> **Problem details**: Transcribe every entry below word for word, but skip the pictures.

> **Study material**:
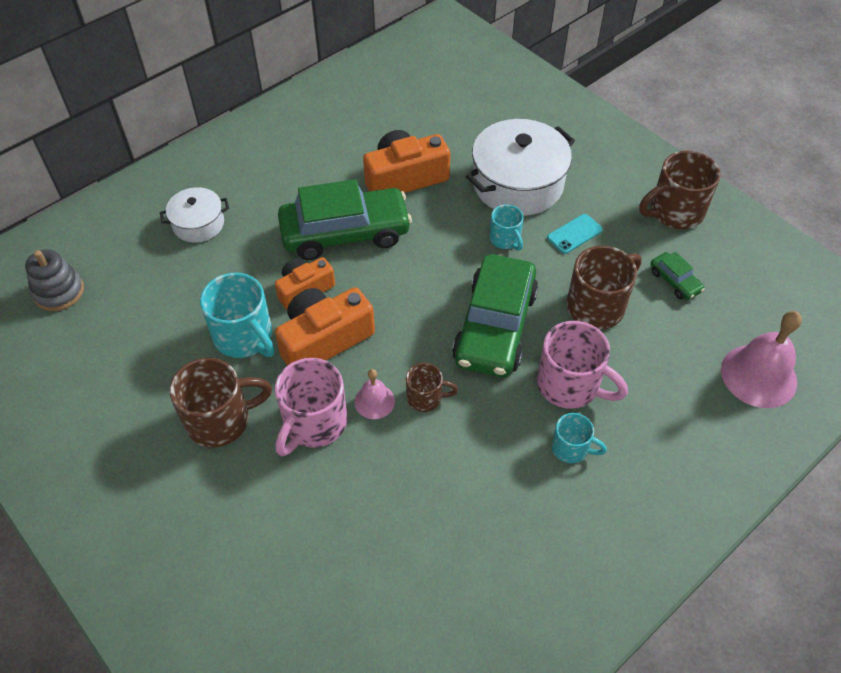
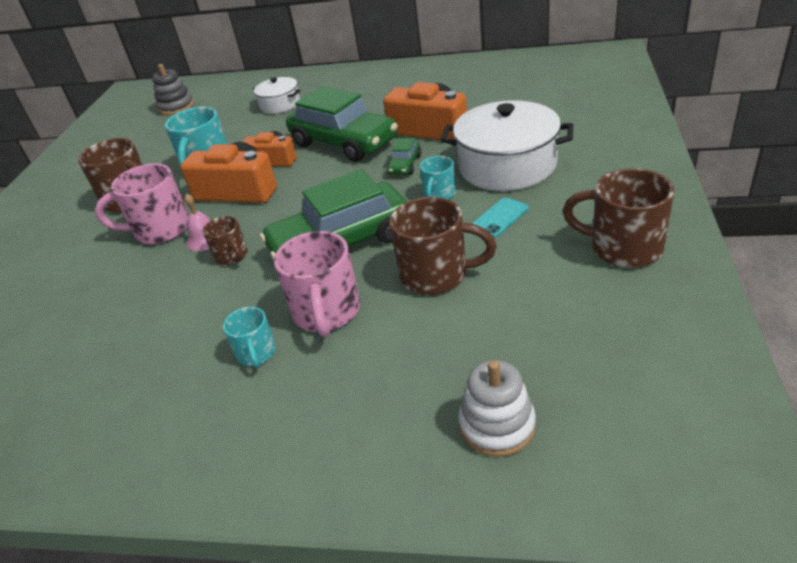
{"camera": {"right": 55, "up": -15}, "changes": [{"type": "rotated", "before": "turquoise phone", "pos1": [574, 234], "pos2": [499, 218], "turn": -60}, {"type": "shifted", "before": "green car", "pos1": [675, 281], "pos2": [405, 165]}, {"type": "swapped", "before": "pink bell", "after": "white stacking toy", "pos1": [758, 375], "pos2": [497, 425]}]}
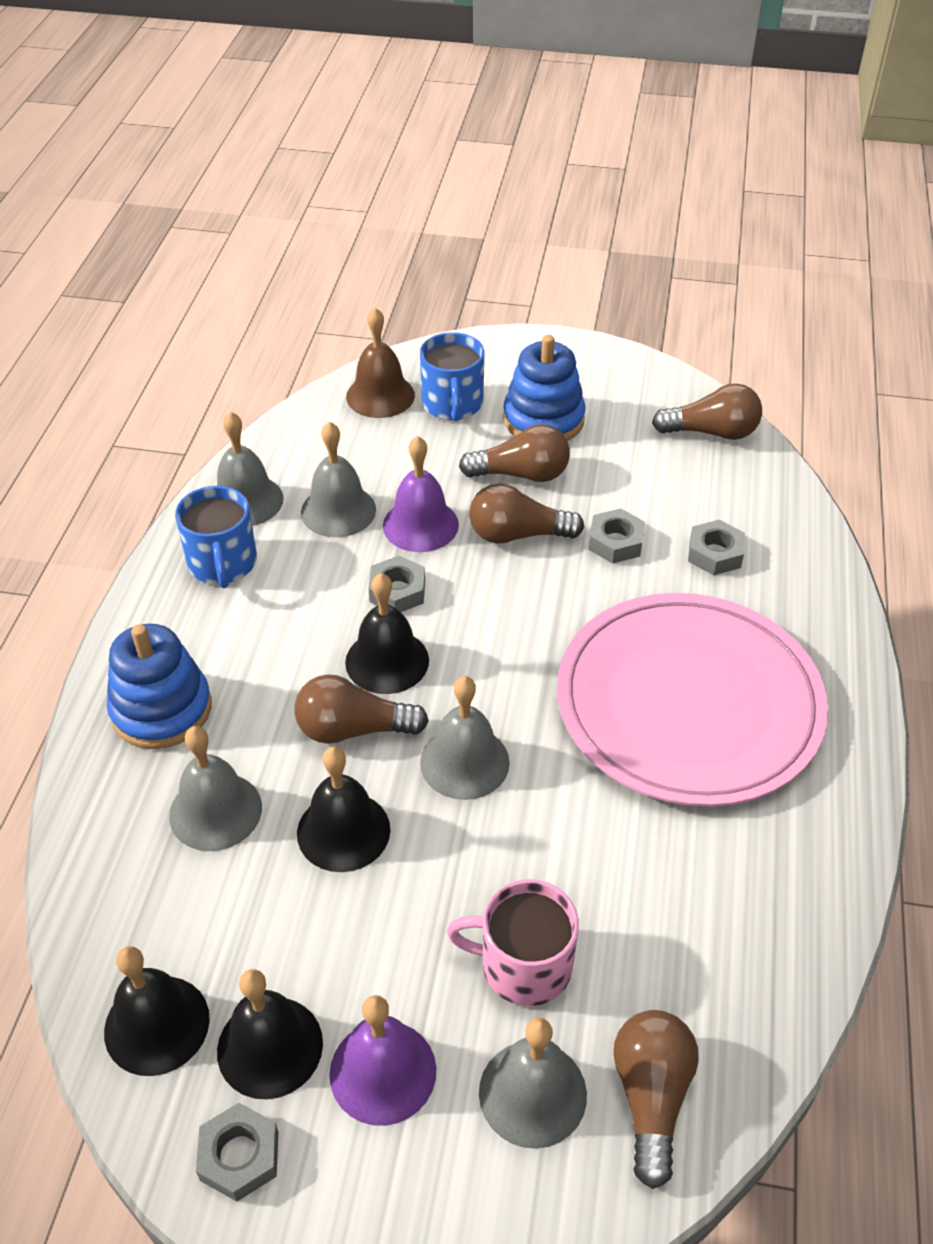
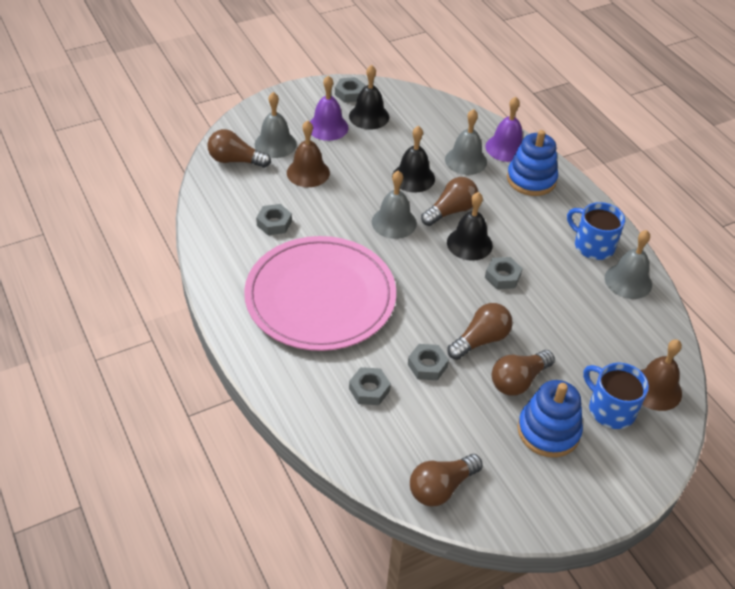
{"camera": {"right": 140, "up": 0}, "changes": [{"type": "gone", "before": "grey bell", "pos1": [338, 510]}, {"type": "shifted", "before": "purple bell", "pos1": [420, 525], "pos2": [506, 148]}, {"type": "swapped", "before": "pink mug", "after": "brown bell", "pos1": [524, 965], "pos2": [308, 172]}, {"type": "gone", "before": "black bell", "pos1": [156, 1024]}, {"type": "rotated", "before": "brown light bulb", "pos1": [651, 1097], "pos2": [235, 160], "turn": 135}, {"type": "new", "after": "grey nut", "pos2": [274, 223]}]}
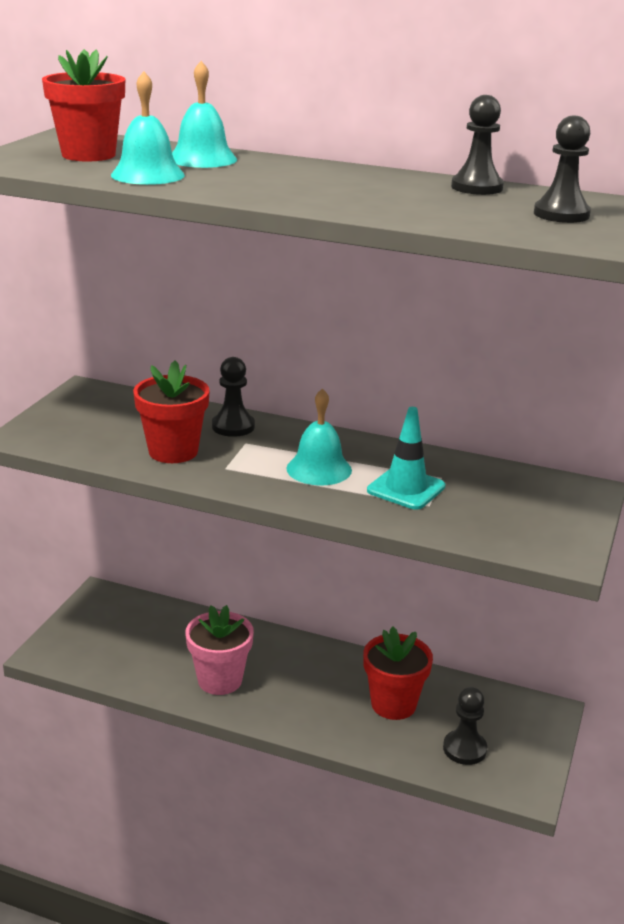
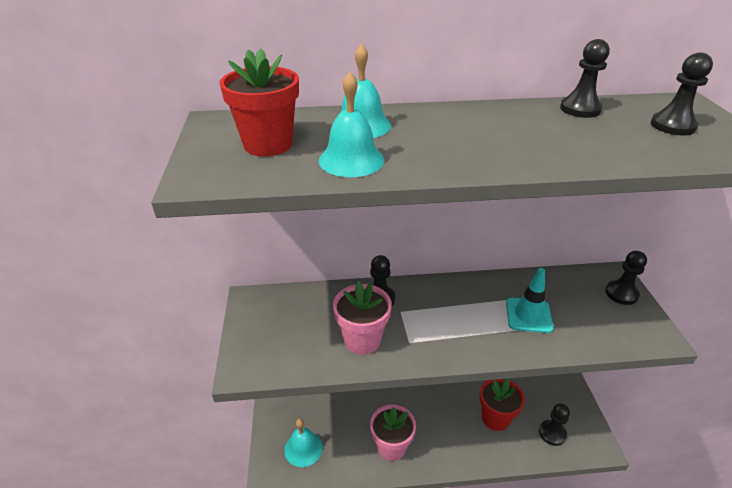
{"camera": {"right": -25, "up": 10}, "changes": [{"type": "repainted", "before": "red flower pot", "after": "pink flower pot", "pos1": [173, 451], "pos2": [362, 340]}, {"type": "shifted", "before": "turquoise bell", "pos1": [319, 469], "pos2": [303, 448]}, {"type": "new", "after": "black pawn", "pos2": [621, 294]}]}
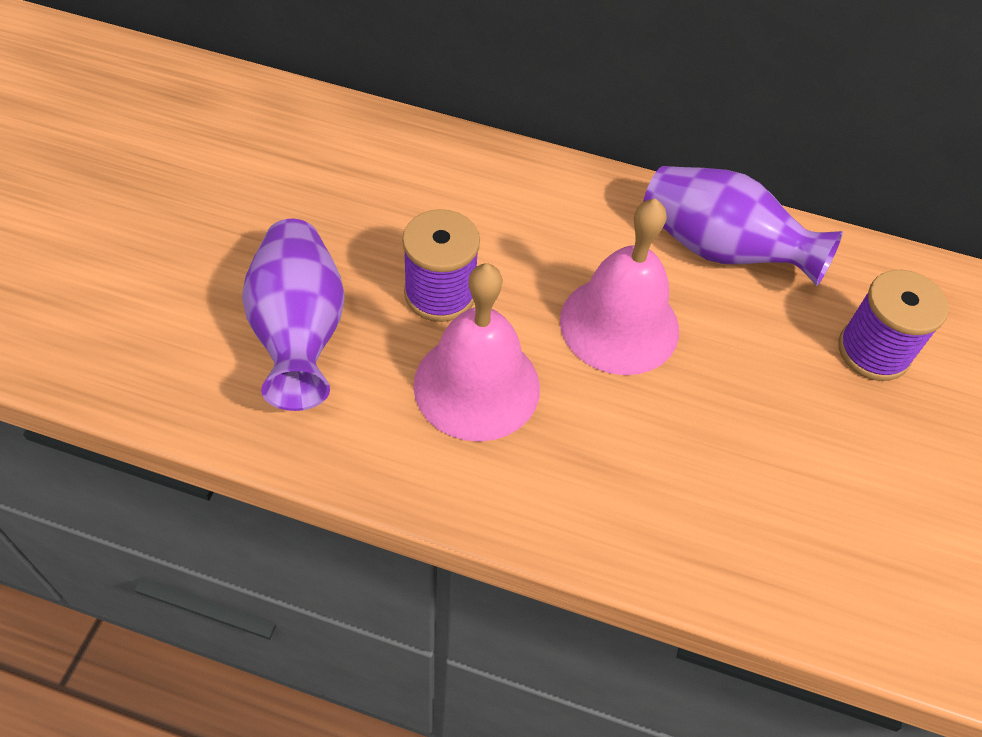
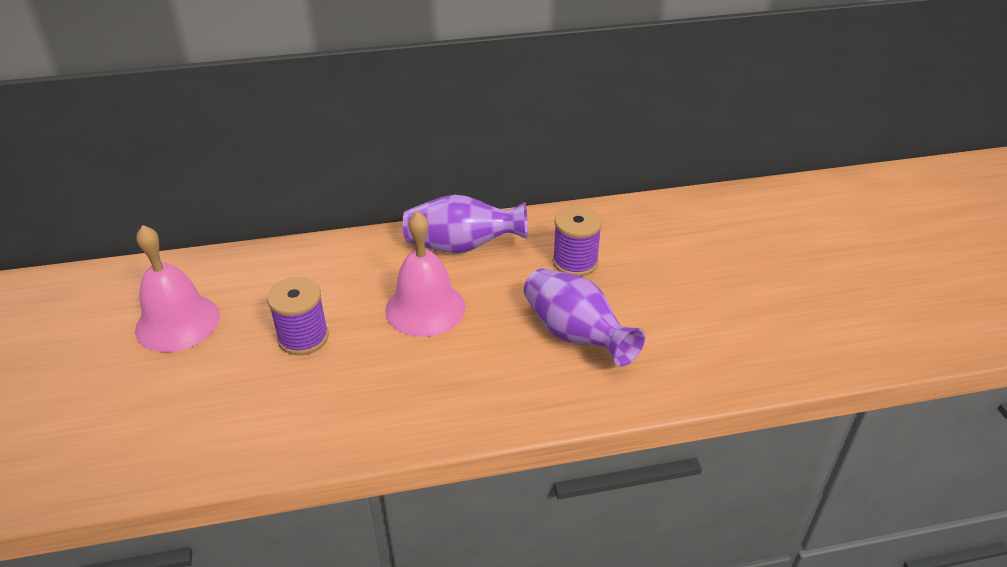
{"camera": {"right": -25, "up": -15}, "changes": [{"type": "shifted", "before": "purple vase", "pos1": [299, 333], "pos2": [575, 335]}, {"type": "shifted", "before": "pink bell", "pos1": [477, 386], "pos2": [177, 322]}]}
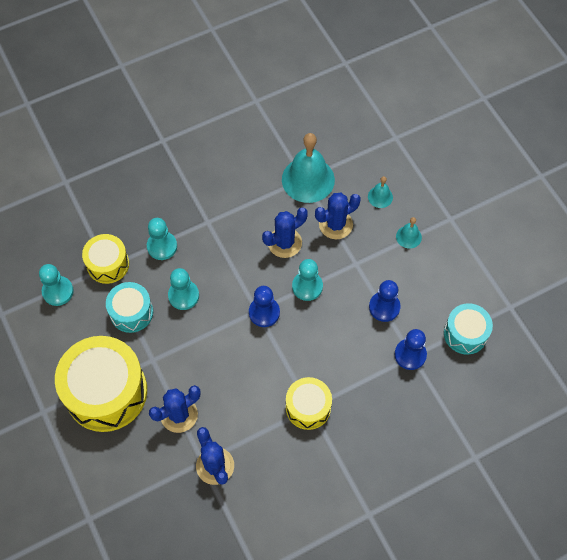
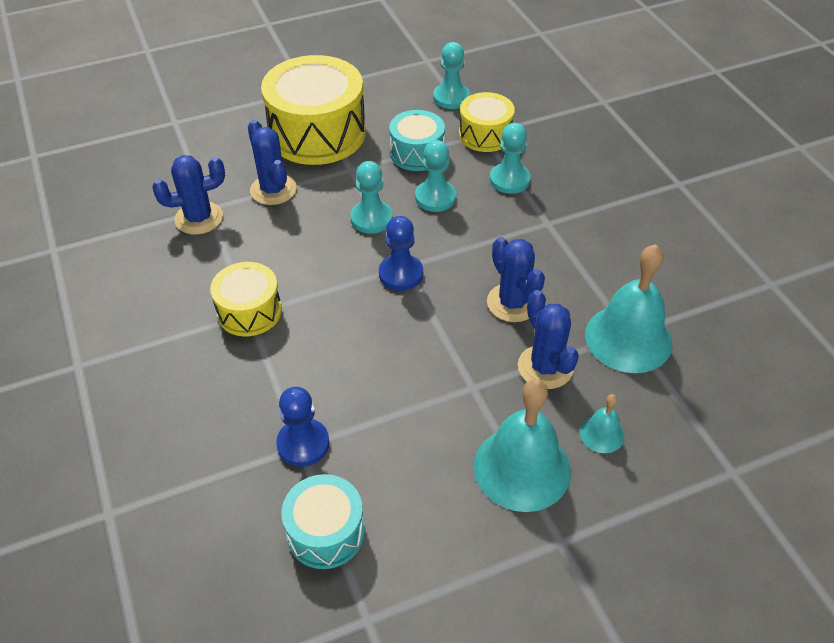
{"camera": {"right": 95, "up": -15}, "changes": [{"type": "scaled", "before": "turquoise bell", "pos1": [408, 237], "pos2": [522, 468], "scale": 2.12}, {"type": "shifted", "before": "turquoise pawn", "pos1": [307, 286], "pos2": [371, 219]}, {"type": "gone", "before": "blue pawn", "pos1": [384, 307]}]}
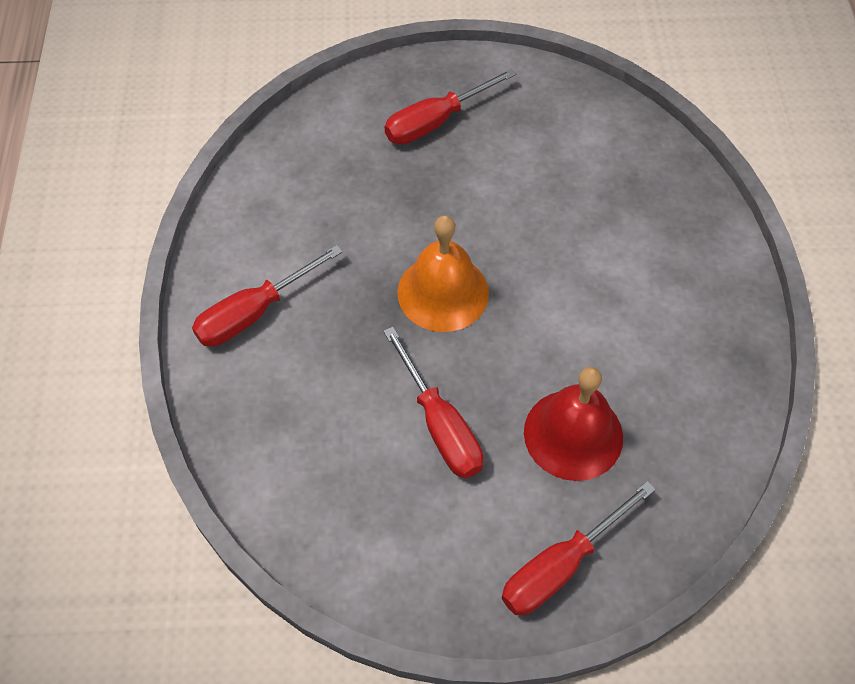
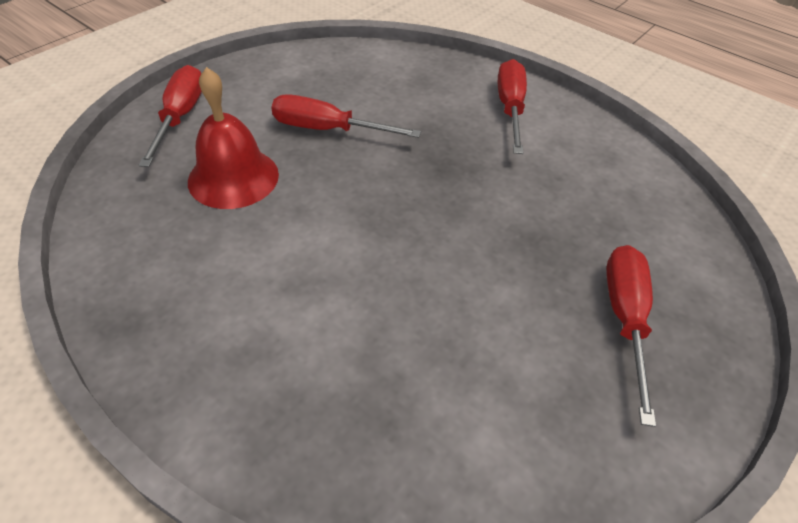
{"camera": {"right": 130, "up": -10}, "changes": [{"type": "gone", "before": "orange bell", "pos1": [443, 292]}]}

> **Answer to the problem**:
{"camera": {"right": 55, "up": -15}, "changes": [{"type": "rotated", "before": "turquoise phone", "pos1": [574, 234], "pos2": [499, 218], "turn": -60}, {"type": "shifted", "before": "green car", "pos1": [675, 281], "pos2": [405, 165]}, {"type": "swapped", "before": "pink bell", "after": "white stacking toy", "pos1": [758, 375], "pos2": [497, 425]}]}
{"camera": {"right": 140, "up": 0}, "changes": [{"type": "gone", "before": "grey bell", "pos1": [338, 510]}, {"type": "shifted", "before": "purple bell", "pos1": [420, 525], "pos2": [506, 148]}, {"type": "swapped", "before": "pink mug", "after": "brown bell", "pos1": [524, 965], "pos2": [308, 172]}, {"type": "gone", "before": "black bell", "pos1": [156, 1024]}, {"type": "rotated", "before": "brown light bulb", "pos1": [651, 1097], "pos2": [235, 160], "turn": 135}, {"type": "new", "after": "grey nut", "pos2": [274, 223]}]}
{"camera": {"right": -25, "up": 10}, "changes": [{"type": "repainted", "before": "red flower pot", "after": "pink flower pot", "pos1": [173, 451], "pos2": [362, 340]}, {"type": "shifted", "before": "turquoise bell", "pos1": [319, 469], "pos2": [303, 448]}, {"type": "new", "after": "black pawn", "pos2": [621, 294]}]}
{"camera": {"right": -25, "up": -15}, "changes": [{"type": "shifted", "before": "purple vase", "pos1": [299, 333], "pos2": [575, 335]}, {"type": "shifted", "before": "pink bell", "pos1": [477, 386], "pos2": [177, 322]}]}
{"camera": {"right": 95, "up": -15}, "changes": [{"type": "scaled", "before": "turquoise bell", "pos1": [408, 237], "pos2": [522, 468], "scale": 2.12}, {"type": "shifted", "before": "turquoise pawn", "pos1": [307, 286], "pos2": [371, 219]}, {"type": "gone", "before": "blue pawn", "pos1": [384, 307]}]}
{"camera": {"right": 130, "up": -10}, "changes": [{"type": "gone", "before": "orange bell", "pos1": [443, 292]}]}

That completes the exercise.